— Exercise aim —
No output is needed beyond the number of lines in the listing that contain the word "AUDIO".

'''

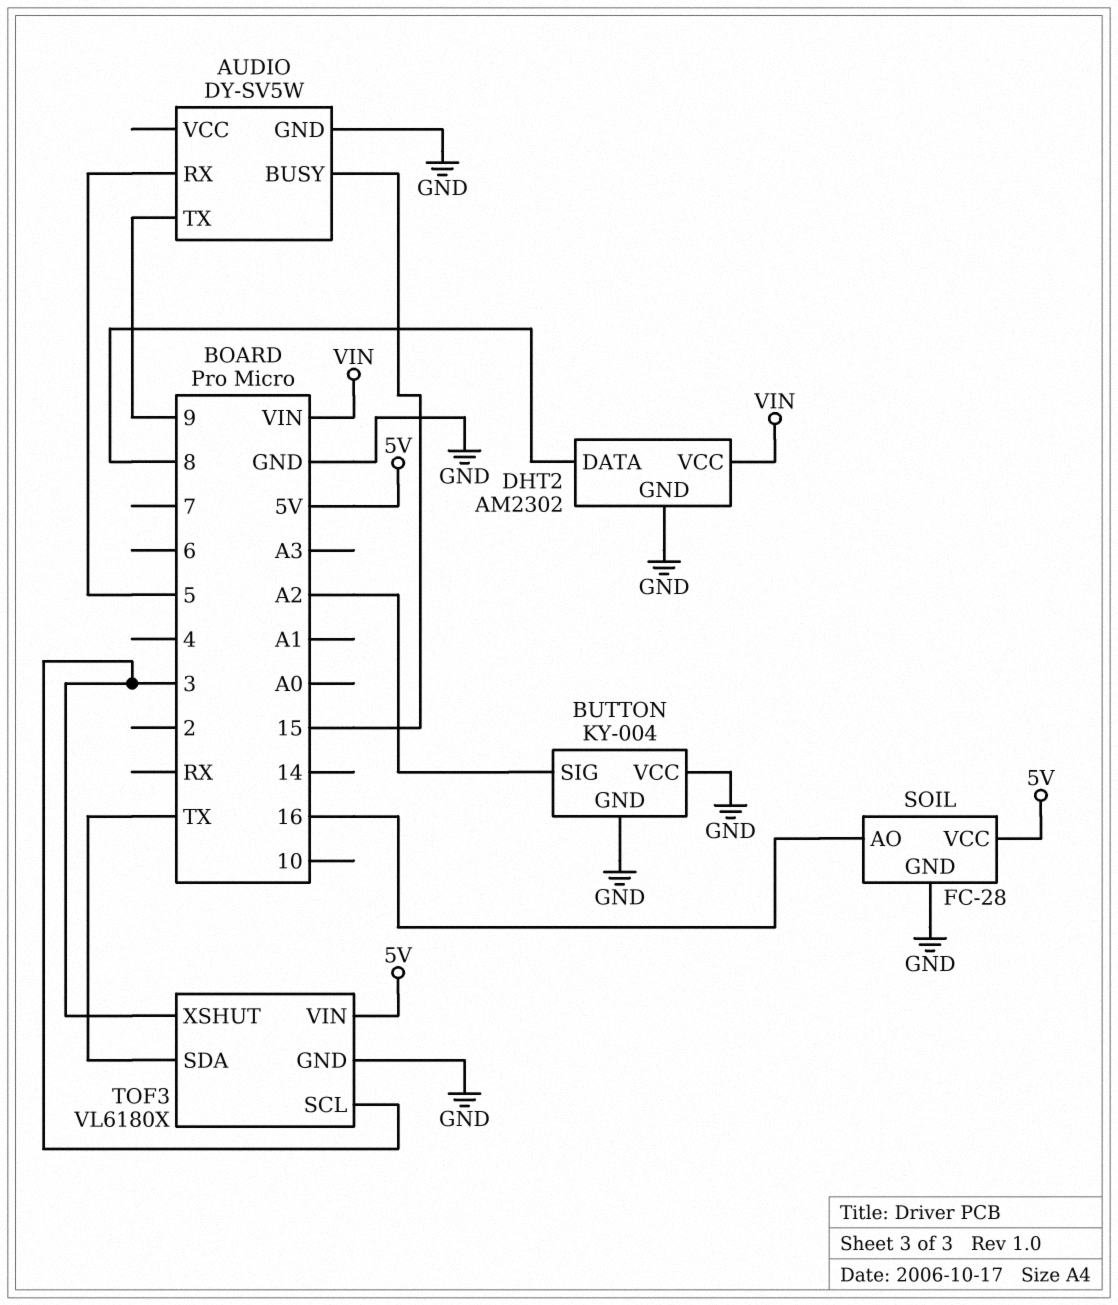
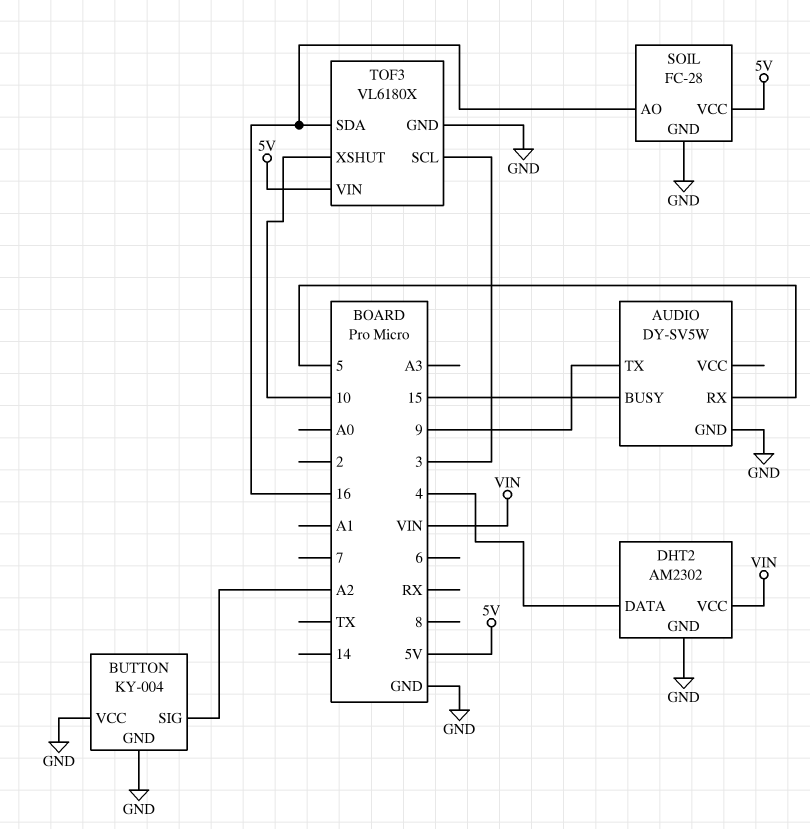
DHT2 pin DATA: 8 -> 4
TOF3 pin SDA: TX -> 16
TOF3 pin XSHUT: 3 -> 10

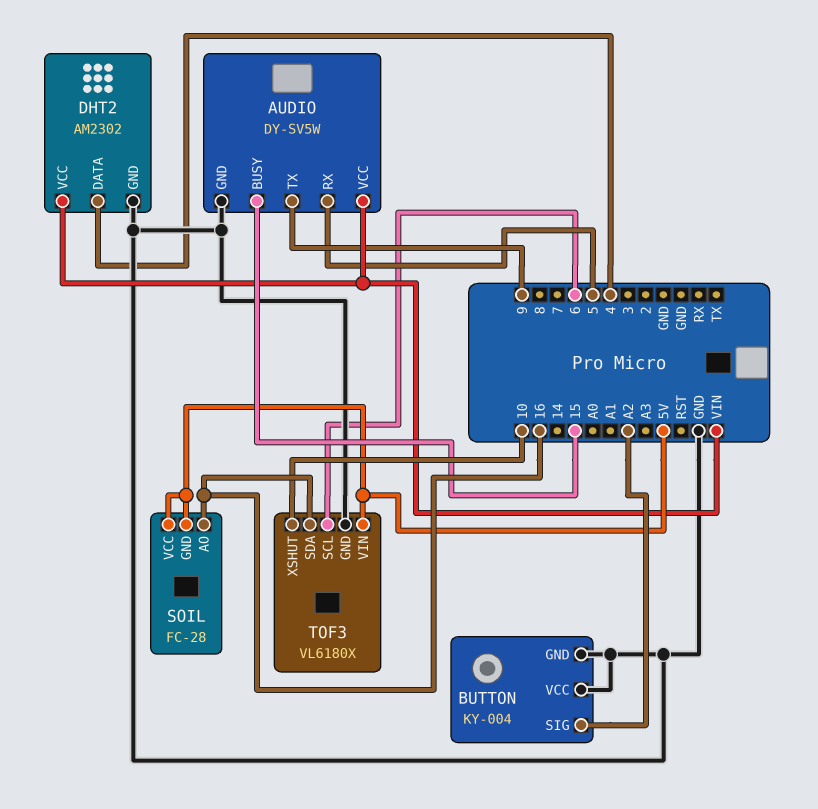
AUDIO pin VCC: none -> VIN
SOIL pin GND: GND -> 5V
TOF3 pin SCL: 3 -> 6

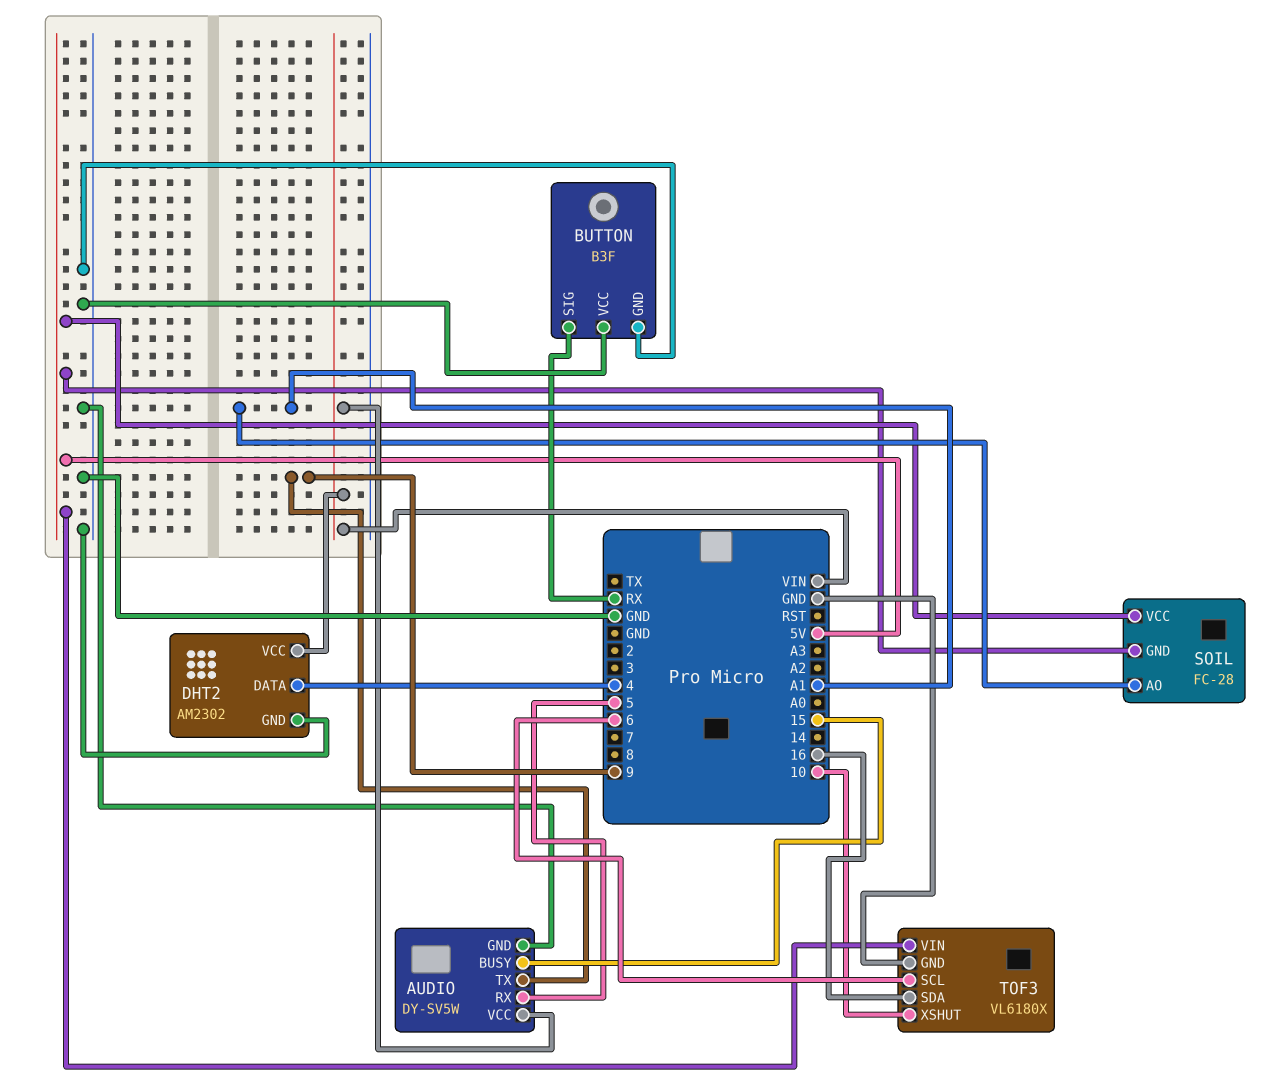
BUTTON: KY-004 -> B3F
BUTTON pin SIG: A2 -> RX
SOIL pin AO: 16 -> A1

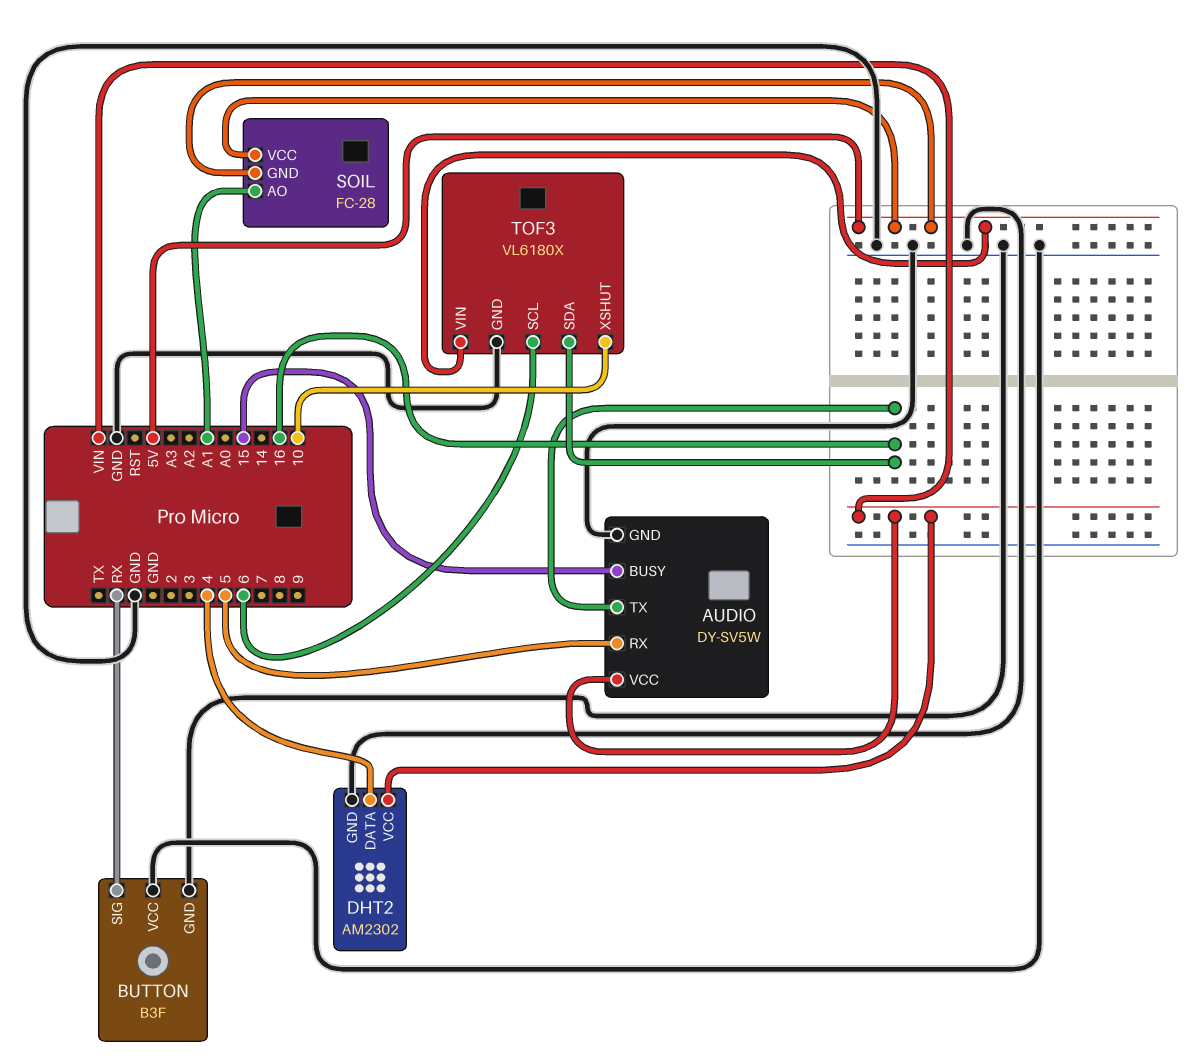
AUDIO pin TX: 9 -> 16

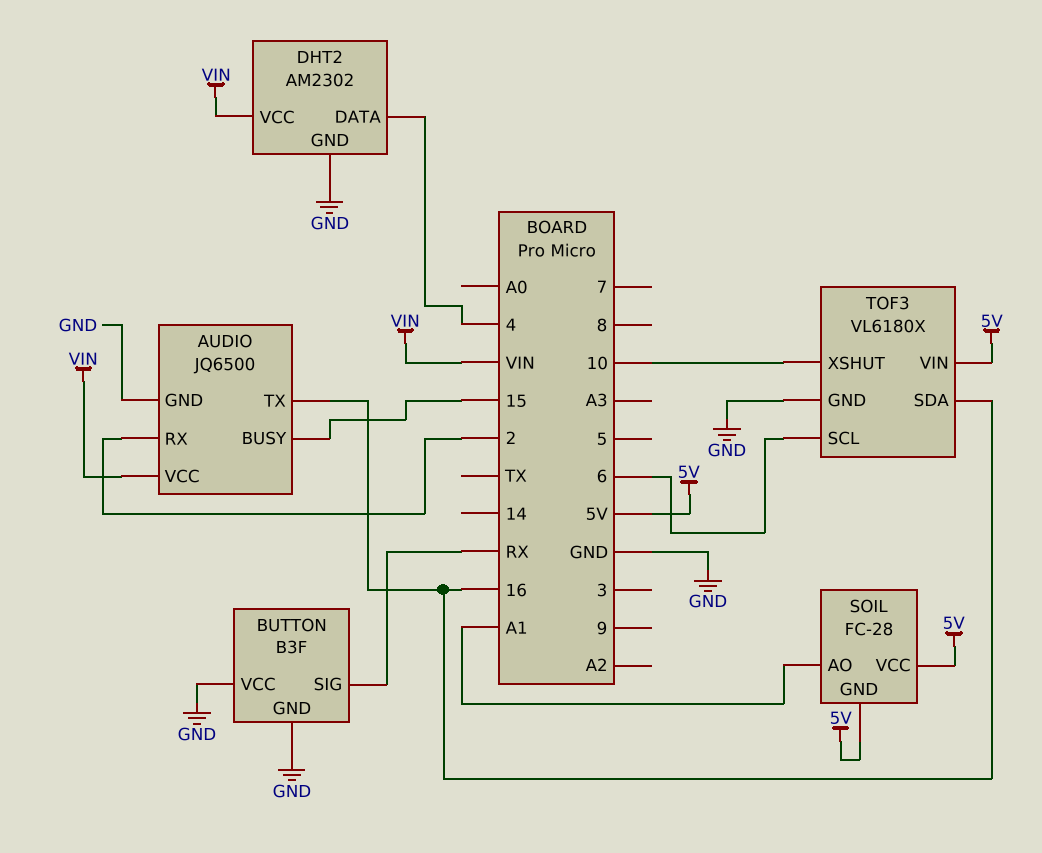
AUDIO: DY-SV5W -> JQ6500
AUDIO pin RX: 5 -> 2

'''

— Solution to this problem —
4